• [PROMPT]
Set down every entry word for word. Omit the pictures.

-------- THE DATA

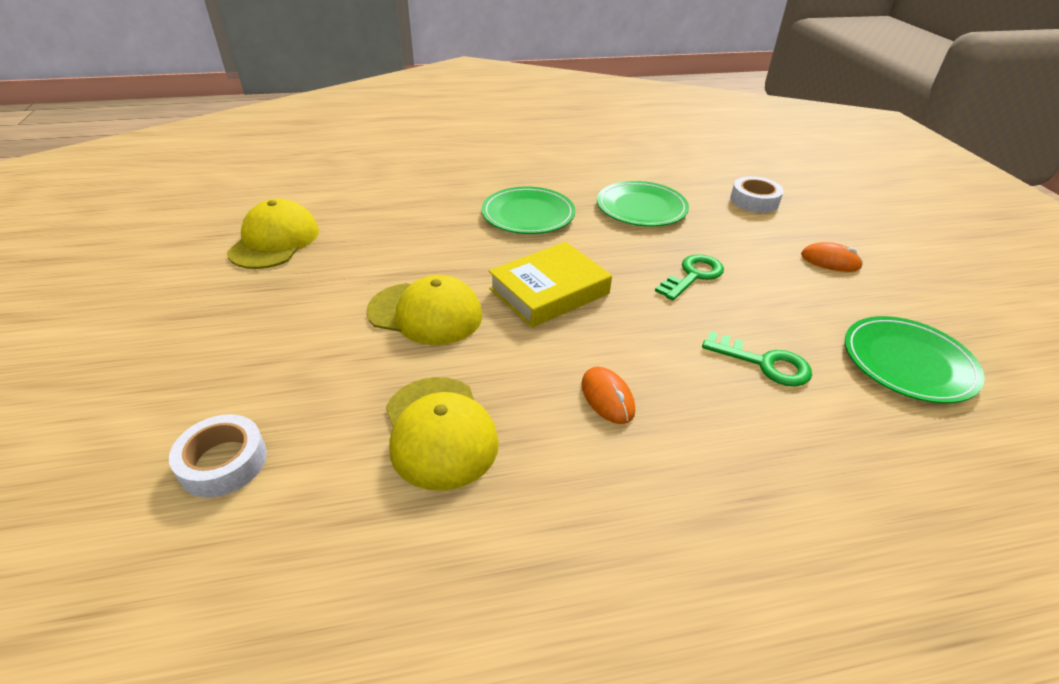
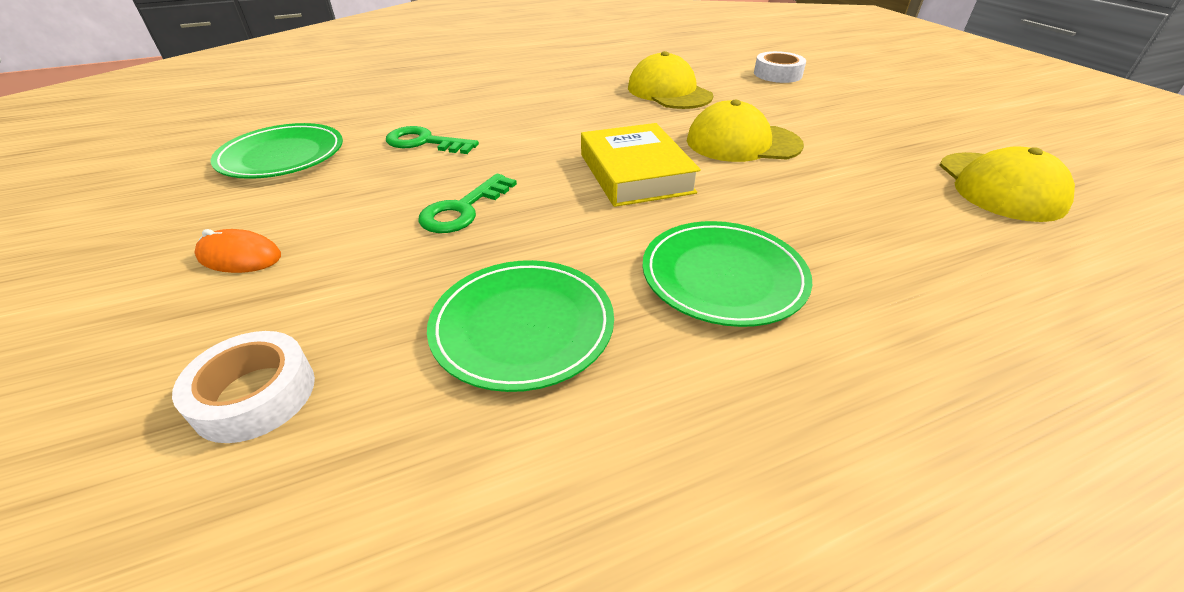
camera: 170 degrees right, 0 degrees up
(549, 291) = (635, 173): yellow book -> yellow book turned 60 degrees counterclockwise
(607, 397) = (562, 113): orange mouse -> none

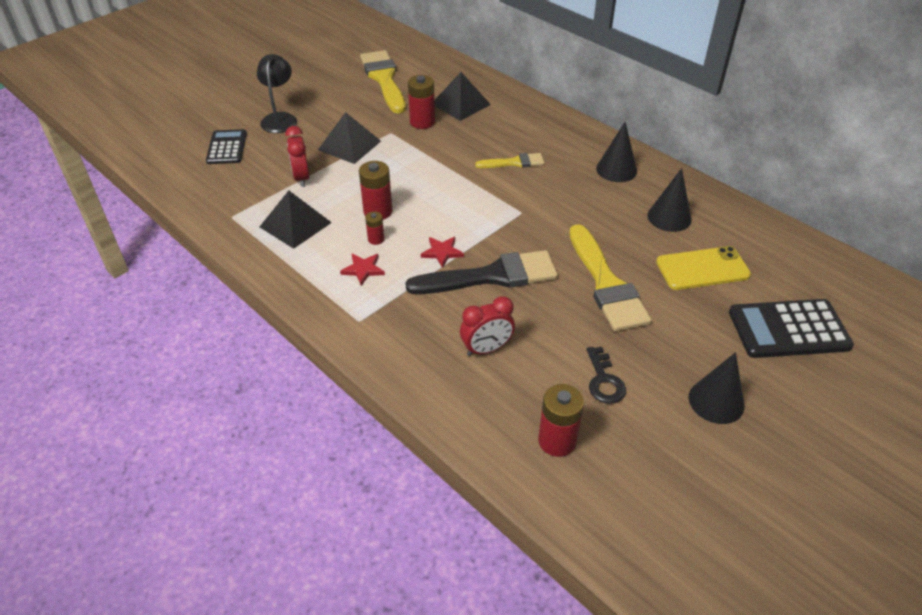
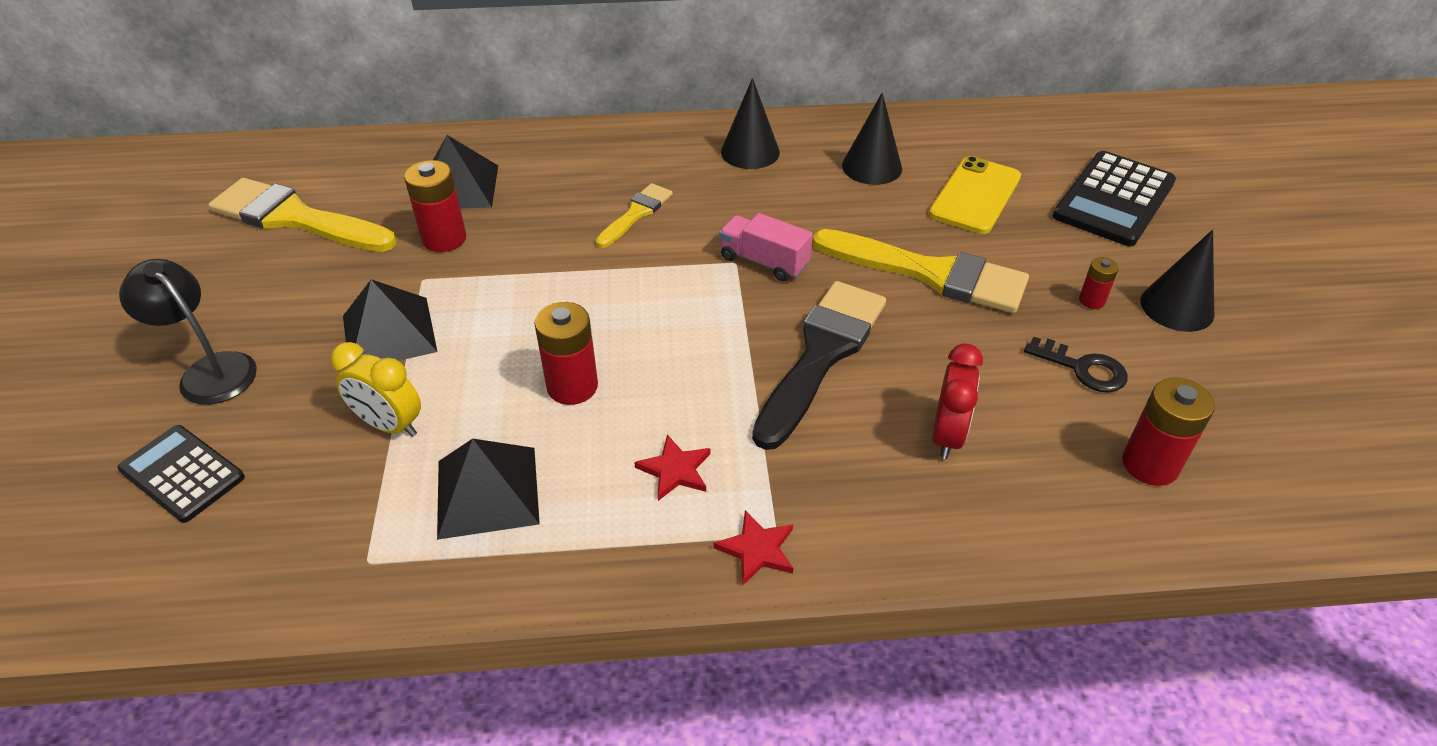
camera: 50 degrees left, 0 degrees up
(301, 178) = (389, 425): red clock -> yellow clock
(376, 239) = (627, 421): red battery -> red battery (1091, 300)
(442, 252) = (728, 372): red star -> red star (757, 550)
(535, 221) = (764, 262): none -> pink truck

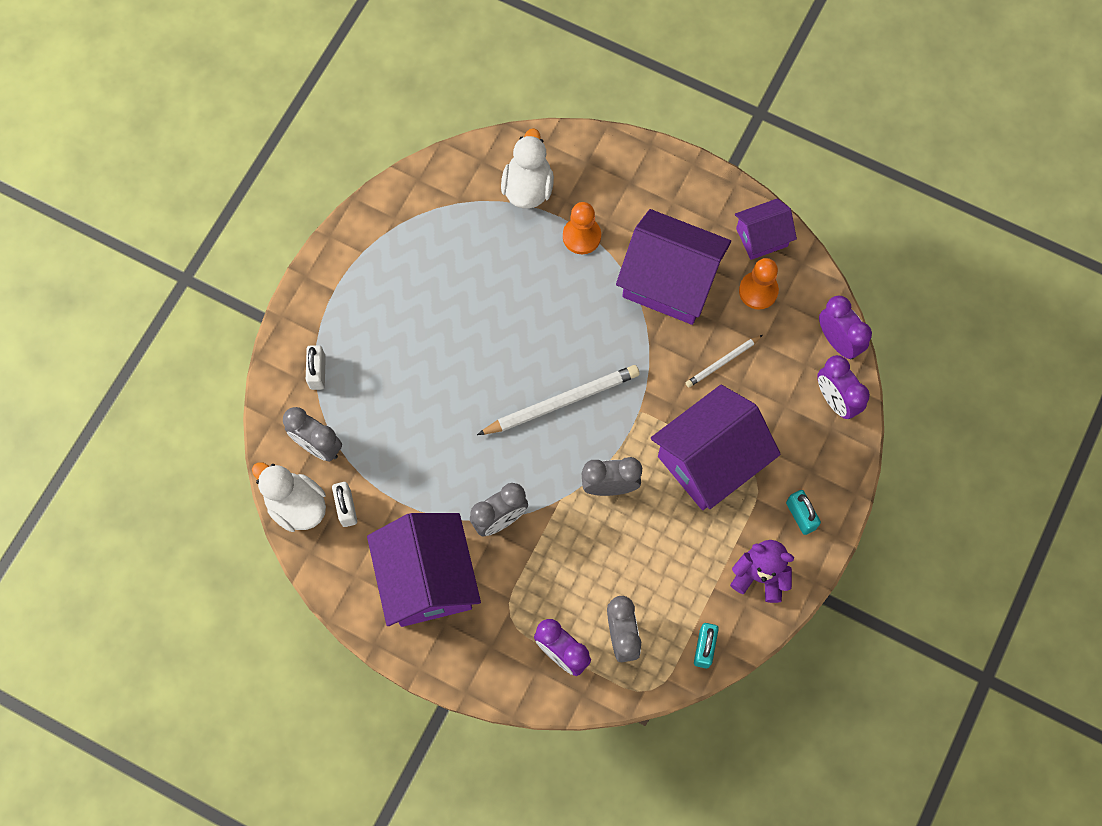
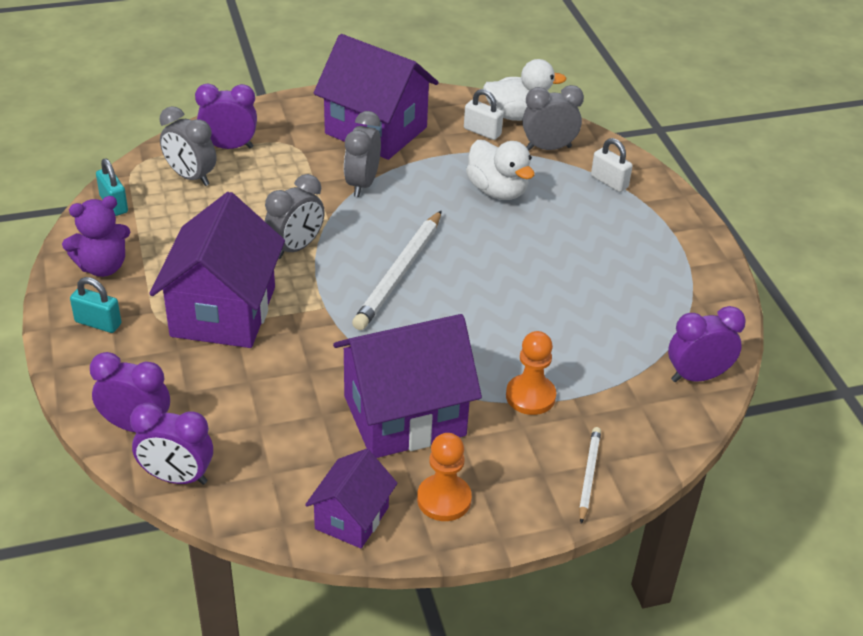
camera: 135 degrees right, 30 degrees down
(467, 171) = (697, 376): none -> purple clock
(528, 187) = (629, 401): white duck -> white duck (497, 191)
(722, 362) = (283, 386): white pencil -> white pencil (589, 475)
(758, 291) = (306, 466): orange pawn -> orange pawn (444, 499)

----------------

• [YOUR RESPONSE]
camera: 170 degrees right, 0 degrees up
(549, 291) = (635, 173): yellow book -> yellow book turned 60 degrees counterclockwise
(607, 397) = (562, 113): orange mouse -> none

camera: 50 degrees left, 0 degrees up
(301, 178) = (389, 425): red clock -> yellow clock
(376, 239) = (627, 421): red battery -> red battery (1091, 300)
(442, 252) = (728, 372): red star -> red star (757, 550)
(535, 221) = (764, 262): none -> pink truck

camera: 135 degrees right, 30 degrees down
(467, 171) = (697, 376): none -> purple clock
(528, 187) = (629, 401): white duck -> white duck (497, 191)
(722, 362) = (283, 386): white pencil -> white pencil (589, 475)
(758, 291) = (306, 466): orange pawn -> orange pawn (444, 499)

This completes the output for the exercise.